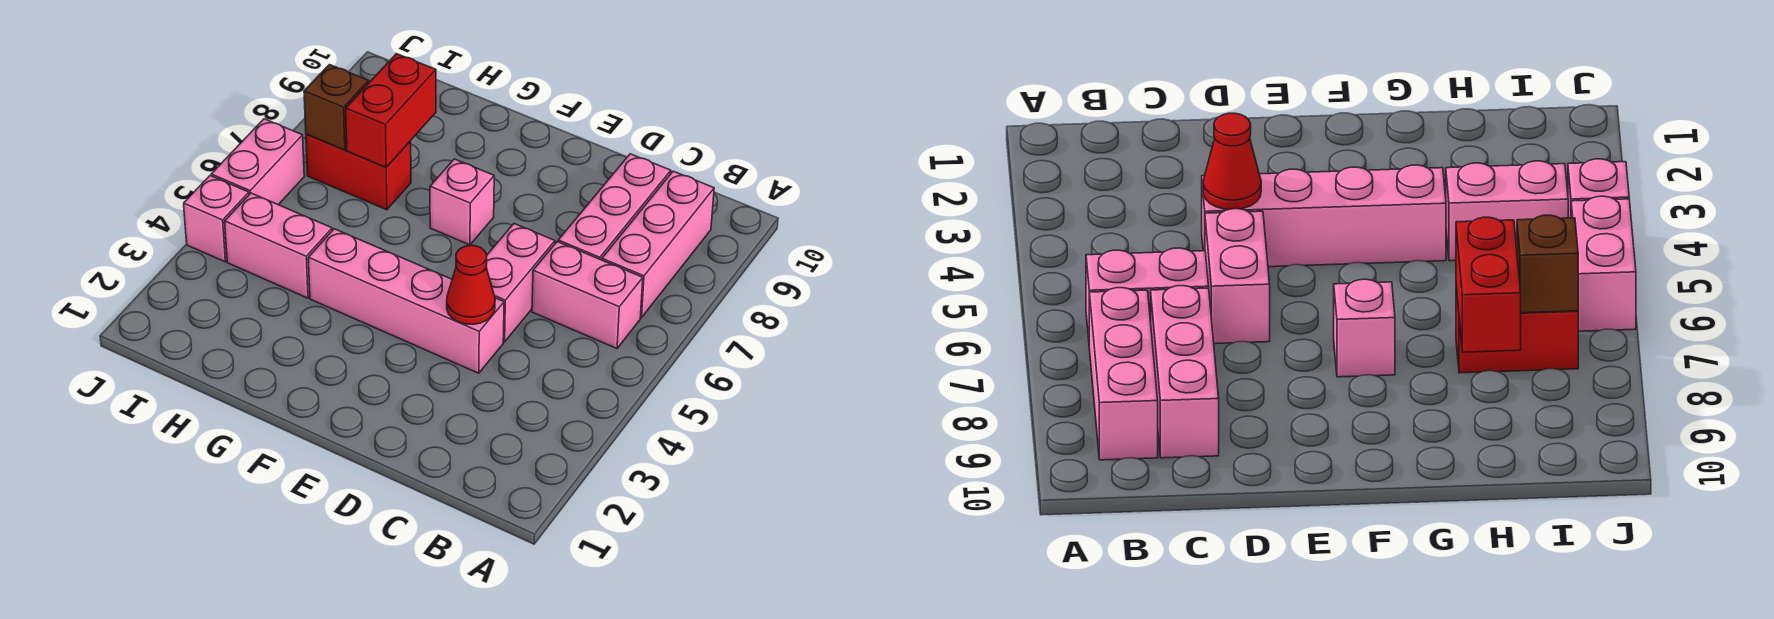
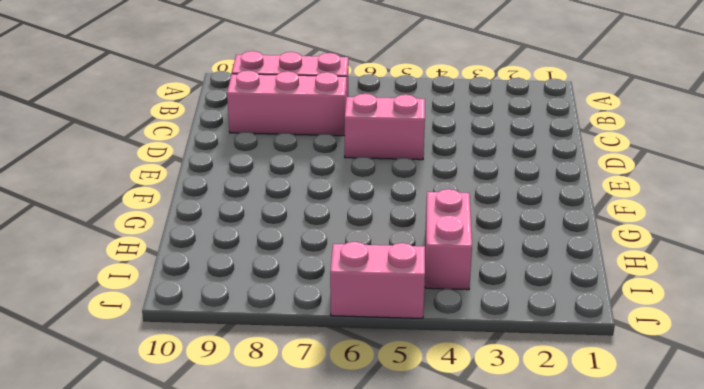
none -> pink brick B6:C6 level 1
none -> pink brick D4:G4 level 1
none -> pink brick F7 level 1

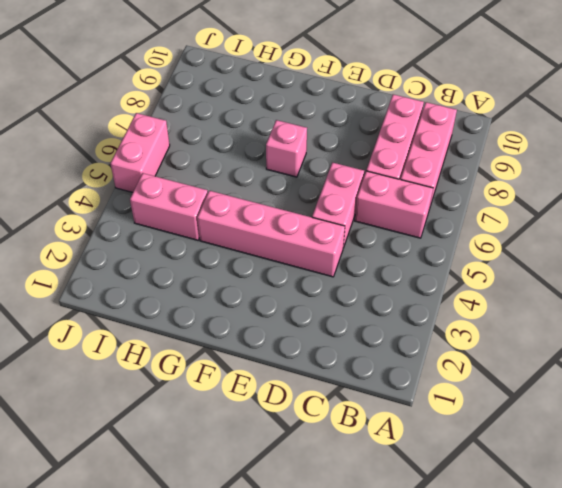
none -> red brick H7:I7 level 1
none -> pink brick J4 level 1
none -> red cone D4 level 2

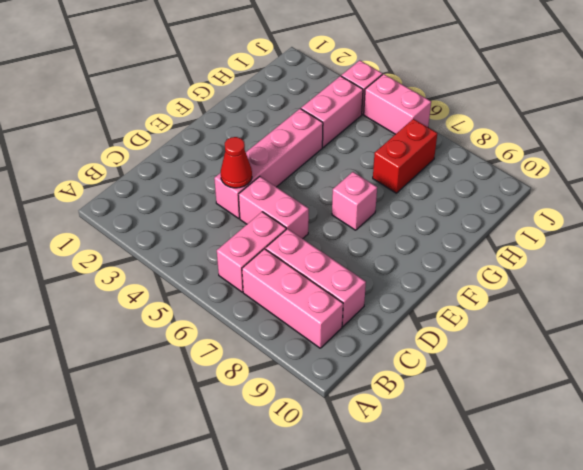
none -> red brick H7:H8 level 2
none -> brown brick I7 level 2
* * * * *
Your instructions: Provide only the number of lines from the material above that include the word "brick".

The completed task: 7